- Exercise objective:
Make a word-for-word copy of the entries below from their first line through the line with "SD1 pin MISO: 10 -> A5", and add nothing.

######

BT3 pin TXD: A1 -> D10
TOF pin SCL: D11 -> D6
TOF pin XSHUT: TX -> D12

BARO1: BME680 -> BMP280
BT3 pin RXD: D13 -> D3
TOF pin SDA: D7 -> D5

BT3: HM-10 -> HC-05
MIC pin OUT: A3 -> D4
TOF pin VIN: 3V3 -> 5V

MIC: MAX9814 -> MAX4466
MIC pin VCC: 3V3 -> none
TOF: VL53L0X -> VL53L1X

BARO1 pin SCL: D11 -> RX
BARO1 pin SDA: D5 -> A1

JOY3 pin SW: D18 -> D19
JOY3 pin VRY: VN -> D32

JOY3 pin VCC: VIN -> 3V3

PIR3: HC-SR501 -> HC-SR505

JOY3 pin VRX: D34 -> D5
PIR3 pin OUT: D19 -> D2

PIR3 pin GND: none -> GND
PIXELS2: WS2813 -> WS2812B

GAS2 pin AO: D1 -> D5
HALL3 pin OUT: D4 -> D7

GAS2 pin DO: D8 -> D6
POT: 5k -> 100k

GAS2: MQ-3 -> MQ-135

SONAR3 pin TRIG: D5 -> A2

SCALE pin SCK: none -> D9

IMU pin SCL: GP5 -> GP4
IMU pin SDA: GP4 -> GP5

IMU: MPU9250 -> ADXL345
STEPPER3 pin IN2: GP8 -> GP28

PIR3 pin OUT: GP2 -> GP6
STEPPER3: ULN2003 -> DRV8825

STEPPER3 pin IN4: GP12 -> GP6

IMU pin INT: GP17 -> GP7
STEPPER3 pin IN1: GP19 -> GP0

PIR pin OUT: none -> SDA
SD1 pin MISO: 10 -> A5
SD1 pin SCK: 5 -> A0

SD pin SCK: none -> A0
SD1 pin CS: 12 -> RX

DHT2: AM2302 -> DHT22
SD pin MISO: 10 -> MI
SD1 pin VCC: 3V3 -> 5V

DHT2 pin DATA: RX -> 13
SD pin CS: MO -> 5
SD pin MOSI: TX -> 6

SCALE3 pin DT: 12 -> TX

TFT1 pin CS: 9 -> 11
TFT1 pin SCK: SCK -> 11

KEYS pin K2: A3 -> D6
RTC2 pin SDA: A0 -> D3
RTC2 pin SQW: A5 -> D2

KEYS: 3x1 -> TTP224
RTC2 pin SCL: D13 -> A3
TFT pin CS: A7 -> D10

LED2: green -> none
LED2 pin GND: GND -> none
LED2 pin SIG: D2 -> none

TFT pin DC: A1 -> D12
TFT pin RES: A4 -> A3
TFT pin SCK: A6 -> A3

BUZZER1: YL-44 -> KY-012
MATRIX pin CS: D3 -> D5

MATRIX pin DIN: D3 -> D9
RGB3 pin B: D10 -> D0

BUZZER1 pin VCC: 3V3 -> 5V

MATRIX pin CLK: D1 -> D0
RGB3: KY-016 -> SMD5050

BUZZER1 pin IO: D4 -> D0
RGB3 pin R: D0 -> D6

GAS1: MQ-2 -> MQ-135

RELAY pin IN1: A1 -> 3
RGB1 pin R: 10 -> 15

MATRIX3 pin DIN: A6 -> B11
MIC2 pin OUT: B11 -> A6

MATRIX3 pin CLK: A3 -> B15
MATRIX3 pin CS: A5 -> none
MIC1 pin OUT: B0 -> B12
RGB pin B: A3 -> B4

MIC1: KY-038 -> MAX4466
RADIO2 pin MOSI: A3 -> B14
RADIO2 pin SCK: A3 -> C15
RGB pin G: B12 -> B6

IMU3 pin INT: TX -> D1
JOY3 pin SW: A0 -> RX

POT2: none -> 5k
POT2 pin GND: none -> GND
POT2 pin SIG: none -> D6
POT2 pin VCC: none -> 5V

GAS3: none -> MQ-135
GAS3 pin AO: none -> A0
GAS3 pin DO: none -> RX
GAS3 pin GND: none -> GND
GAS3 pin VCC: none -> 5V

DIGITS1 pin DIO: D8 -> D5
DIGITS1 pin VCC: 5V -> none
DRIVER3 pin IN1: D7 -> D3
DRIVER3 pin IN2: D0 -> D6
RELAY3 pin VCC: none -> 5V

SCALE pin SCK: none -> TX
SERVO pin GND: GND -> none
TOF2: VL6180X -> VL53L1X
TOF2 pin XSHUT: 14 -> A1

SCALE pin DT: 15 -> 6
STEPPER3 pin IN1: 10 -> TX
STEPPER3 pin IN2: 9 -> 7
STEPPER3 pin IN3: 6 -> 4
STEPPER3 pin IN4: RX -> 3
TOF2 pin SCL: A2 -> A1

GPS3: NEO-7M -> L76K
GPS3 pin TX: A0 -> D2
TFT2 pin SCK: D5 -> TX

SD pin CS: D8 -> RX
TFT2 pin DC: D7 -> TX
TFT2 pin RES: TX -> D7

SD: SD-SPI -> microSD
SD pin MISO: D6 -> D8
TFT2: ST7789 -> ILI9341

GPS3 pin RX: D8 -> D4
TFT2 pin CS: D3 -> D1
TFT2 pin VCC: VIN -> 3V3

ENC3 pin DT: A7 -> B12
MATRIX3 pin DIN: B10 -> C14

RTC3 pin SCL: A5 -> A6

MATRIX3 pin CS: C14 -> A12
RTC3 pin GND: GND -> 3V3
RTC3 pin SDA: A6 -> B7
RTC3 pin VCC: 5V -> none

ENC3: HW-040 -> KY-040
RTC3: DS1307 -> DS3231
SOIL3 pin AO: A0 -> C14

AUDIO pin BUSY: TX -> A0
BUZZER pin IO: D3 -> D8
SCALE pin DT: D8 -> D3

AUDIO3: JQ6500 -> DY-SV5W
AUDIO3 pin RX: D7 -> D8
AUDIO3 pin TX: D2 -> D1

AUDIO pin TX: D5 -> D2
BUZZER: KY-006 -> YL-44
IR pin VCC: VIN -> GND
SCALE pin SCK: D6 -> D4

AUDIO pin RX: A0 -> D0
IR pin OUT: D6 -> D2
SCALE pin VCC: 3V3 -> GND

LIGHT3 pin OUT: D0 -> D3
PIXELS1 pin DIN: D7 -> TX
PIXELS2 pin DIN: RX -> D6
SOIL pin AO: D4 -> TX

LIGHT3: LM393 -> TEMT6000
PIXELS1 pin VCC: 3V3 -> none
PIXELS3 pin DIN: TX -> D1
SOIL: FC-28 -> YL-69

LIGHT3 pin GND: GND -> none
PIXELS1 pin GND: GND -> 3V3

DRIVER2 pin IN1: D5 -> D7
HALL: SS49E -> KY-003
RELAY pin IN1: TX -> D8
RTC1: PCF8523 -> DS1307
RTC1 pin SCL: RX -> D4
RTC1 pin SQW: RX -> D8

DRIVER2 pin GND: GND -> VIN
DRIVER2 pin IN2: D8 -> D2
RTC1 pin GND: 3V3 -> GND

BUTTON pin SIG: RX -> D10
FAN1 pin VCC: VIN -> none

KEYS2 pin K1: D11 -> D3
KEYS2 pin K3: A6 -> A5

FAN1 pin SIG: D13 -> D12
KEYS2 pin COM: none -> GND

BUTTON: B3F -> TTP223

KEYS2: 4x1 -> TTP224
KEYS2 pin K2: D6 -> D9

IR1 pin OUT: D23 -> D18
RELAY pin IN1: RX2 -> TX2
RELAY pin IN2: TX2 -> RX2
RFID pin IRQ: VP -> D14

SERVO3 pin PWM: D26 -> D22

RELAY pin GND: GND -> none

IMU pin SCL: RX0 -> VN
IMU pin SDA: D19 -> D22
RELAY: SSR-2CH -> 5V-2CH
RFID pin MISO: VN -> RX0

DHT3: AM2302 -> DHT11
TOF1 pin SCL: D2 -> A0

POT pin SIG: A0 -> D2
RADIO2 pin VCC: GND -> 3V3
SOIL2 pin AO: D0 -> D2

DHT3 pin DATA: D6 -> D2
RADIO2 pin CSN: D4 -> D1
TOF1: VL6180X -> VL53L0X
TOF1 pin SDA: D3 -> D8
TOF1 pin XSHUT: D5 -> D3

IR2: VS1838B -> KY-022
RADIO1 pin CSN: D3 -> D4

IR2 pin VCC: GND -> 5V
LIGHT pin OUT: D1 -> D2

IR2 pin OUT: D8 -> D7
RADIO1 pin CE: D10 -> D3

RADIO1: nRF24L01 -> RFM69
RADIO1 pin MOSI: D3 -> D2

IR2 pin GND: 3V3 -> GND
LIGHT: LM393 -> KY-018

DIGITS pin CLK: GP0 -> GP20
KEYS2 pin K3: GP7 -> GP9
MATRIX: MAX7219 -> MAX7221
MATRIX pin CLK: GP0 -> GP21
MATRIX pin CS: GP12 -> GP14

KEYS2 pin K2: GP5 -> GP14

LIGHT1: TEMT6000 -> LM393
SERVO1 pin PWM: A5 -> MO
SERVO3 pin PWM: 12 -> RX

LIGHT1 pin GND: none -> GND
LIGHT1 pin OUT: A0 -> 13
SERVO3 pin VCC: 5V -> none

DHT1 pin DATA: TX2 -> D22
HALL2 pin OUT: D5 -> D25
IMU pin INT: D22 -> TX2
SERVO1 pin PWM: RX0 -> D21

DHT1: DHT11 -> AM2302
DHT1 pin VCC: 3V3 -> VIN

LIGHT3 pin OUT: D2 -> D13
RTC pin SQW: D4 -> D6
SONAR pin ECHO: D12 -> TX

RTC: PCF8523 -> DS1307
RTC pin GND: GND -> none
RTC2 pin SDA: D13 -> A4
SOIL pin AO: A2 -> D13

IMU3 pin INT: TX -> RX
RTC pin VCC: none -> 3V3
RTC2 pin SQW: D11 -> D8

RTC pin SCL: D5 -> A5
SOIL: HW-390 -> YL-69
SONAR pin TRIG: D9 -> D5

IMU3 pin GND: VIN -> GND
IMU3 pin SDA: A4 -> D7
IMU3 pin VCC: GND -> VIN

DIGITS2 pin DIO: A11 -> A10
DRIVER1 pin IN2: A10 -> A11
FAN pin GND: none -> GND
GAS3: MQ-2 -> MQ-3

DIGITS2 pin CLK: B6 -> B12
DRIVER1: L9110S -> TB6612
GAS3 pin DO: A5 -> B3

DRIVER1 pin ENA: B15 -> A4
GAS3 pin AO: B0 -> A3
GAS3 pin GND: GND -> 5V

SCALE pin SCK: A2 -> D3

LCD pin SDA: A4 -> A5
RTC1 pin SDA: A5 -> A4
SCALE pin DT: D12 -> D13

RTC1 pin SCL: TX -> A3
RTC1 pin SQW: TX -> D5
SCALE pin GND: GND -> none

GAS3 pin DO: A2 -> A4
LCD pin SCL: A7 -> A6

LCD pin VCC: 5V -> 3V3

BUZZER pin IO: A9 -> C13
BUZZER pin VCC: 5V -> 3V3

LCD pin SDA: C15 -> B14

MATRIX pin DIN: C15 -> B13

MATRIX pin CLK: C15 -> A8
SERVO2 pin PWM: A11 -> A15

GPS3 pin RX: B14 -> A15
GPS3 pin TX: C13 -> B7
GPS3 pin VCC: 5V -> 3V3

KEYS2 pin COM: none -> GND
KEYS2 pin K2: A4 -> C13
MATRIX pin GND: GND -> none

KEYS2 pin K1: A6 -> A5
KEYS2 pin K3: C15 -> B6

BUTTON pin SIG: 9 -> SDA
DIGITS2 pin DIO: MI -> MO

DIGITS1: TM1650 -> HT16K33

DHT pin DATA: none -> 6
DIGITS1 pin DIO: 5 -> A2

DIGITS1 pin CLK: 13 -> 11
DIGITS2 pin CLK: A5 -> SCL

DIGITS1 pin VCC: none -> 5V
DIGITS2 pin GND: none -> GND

######

- Reply to the task:
BT3 pin TXD: A1 -> D10
TOF pin SCL: D11 -> D6
TOF pin XSHUT: TX -> D12

BARO1: BME680 -> BMP280
BT3 pin RXD: D13 -> D3
TOF pin SDA: D7 -> D5

BT3: HM-10 -> HC-05
MIC pin OUT: A3 -> D4
TOF pin VIN: 3V3 -> 5V

MIC: MAX9814 -> MAX4466
MIC pin VCC: 3V3 -> none
TOF: VL53L0X -> VL53L1X

BARO1 pin SCL: D11 -> RX
BARO1 pin SDA: D5 -> A1

JOY3 pin SW: D18 -> D19
JOY3 pin VRY: VN -> D32

JOY3 pin VCC: VIN -> 3V3

PIR3: HC-SR501 -> HC-SR505

JOY3 pin VRX: D34 -> D5
PIR3 pin OUT: D19 -> D2

PIR3 pin GND: none -> GND
PIXELS2: WS2813 -> WS2812B

GAS2 pin AO: D1 -> D5
HALL3 pin OUT: D4 -> D7

GAS2 pin DO: D8 -> D6
POT: 5k -> 100k

GAS2: MQ-3 -> MQ-135

SONAR3 pin TRIG: D5 -> A2

SCALE pin SCK: none -> D9

IMU pin SCL: GP5 -> GP4
IMU pin SDA: GP4 -> GP5

IMU: MPU9250 -> ADXL345
STEPPER3 pin IN2: GP8 -> GP28

PIR3 pin OUT: GP2 -> GP6
STEPPER3: ULN2003 -> DRV8825

STEPPER3 pin IN4: GP12 -> GP6

IMU pin INT: GP17 -> GP7
STEPPER3 pin IN1: GP19 -> GP0

PIR pin OUT: none -> SDA
SD1 pin MISO: 10 -> A5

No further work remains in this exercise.